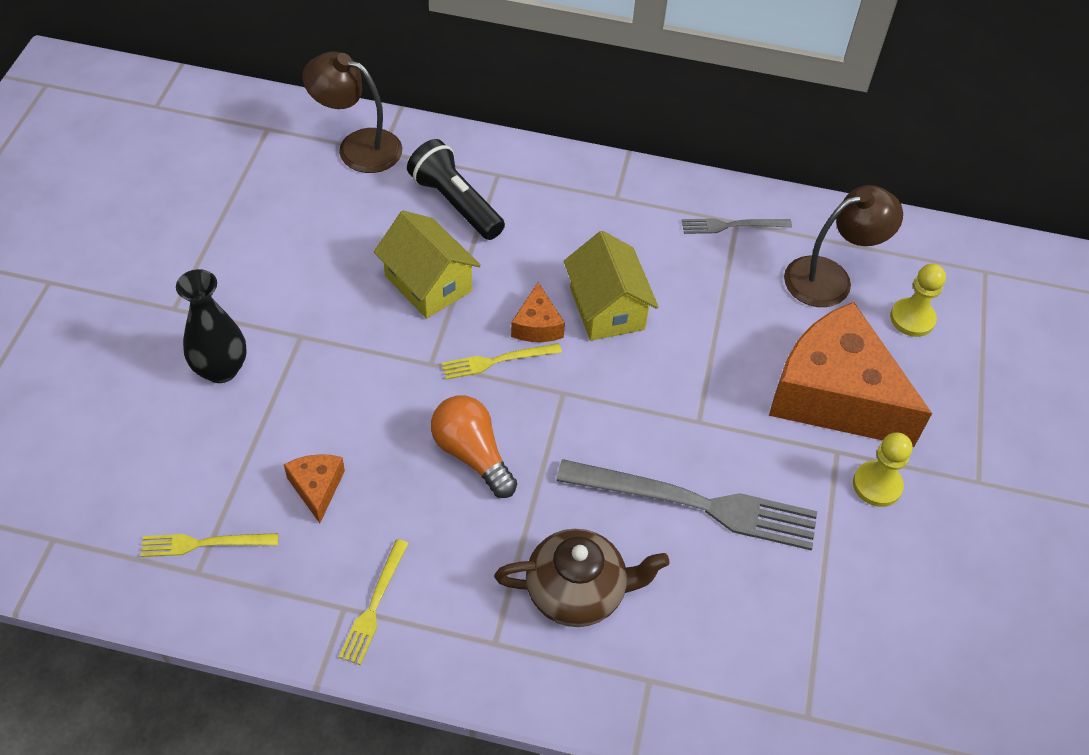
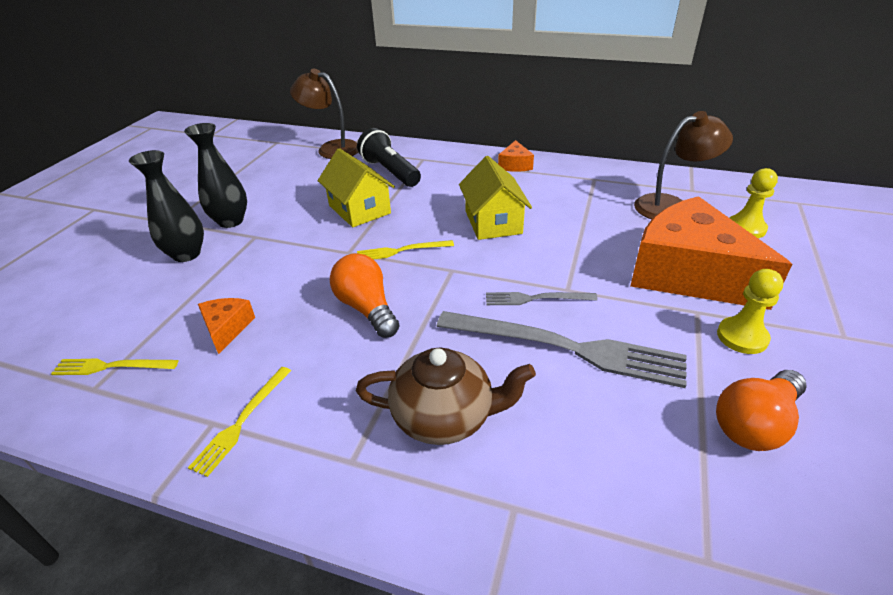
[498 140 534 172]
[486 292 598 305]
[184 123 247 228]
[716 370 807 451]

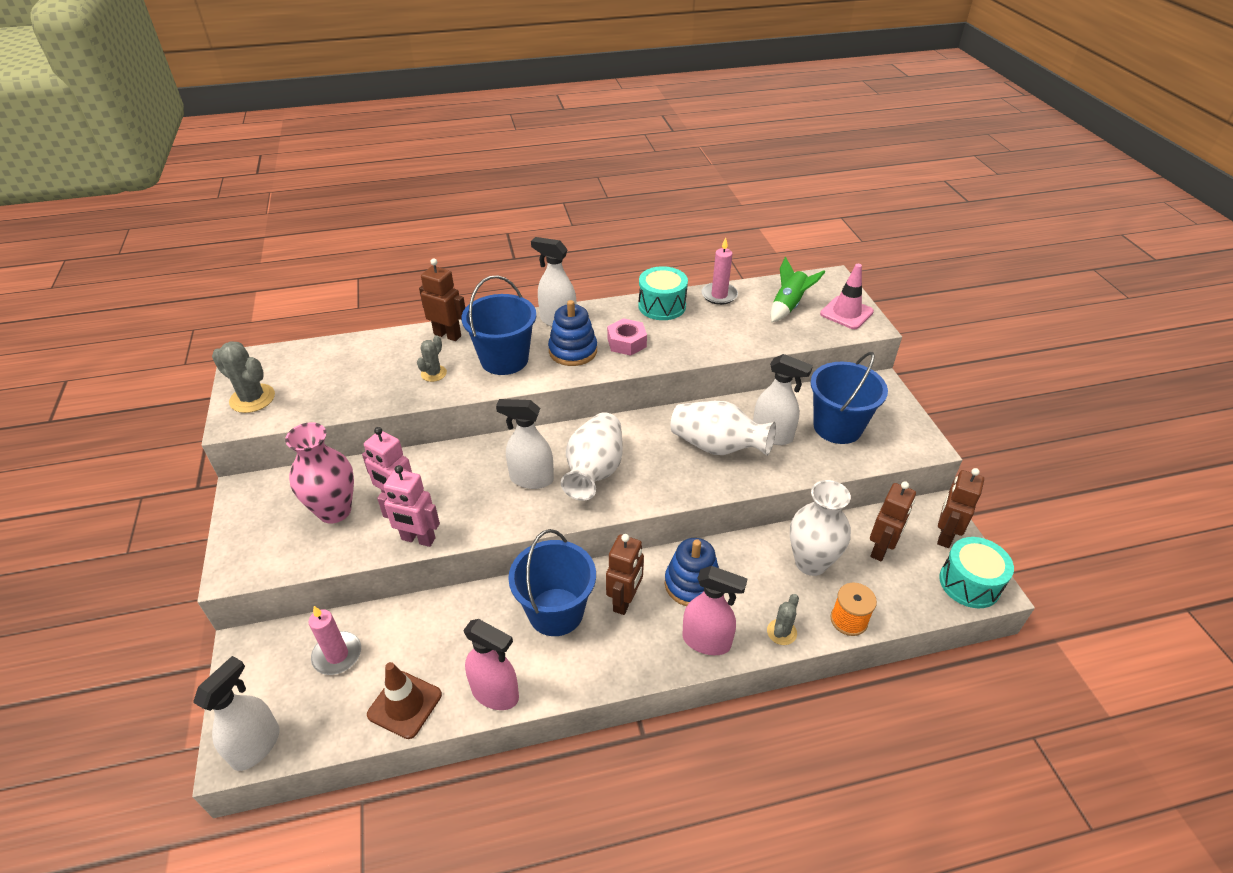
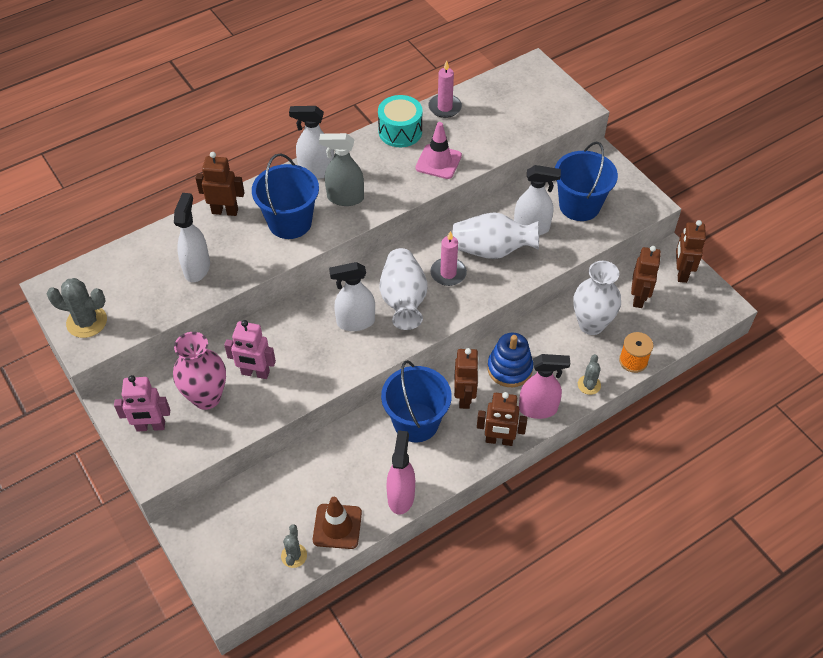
[174 193 210 282]
[430 231 467 286]
[114 375 170 432]
[281 524 307 568]
[386 430 415 515]
[319 133 364 206]
[607 318 647 356] (first image)
[770 257 826 322] (first image)
[415 122 462 179]
[939 537 1014 608] (first image)
[477 392 527 446]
☆ ☆ ☆ ☆
*What is being asked*. Restate each entry word for word; pictures stay out of the copy.

*Solution for this problem*.
[498 140 534 172]
[486 292 598 305]
[184 123 247 228]
[716 370 807 451]

[174 193 210 282]
[430 231 467 286]
[114 375 170 432]
[281 524 307 568]
[386 430 415 515]
[319 133 364 206]
[607 318 647 356] (first image)
[770 257 826 322] (first image)
[415 122 462 179]
[939 537 1014 608] (first image)
[477 392 527 446]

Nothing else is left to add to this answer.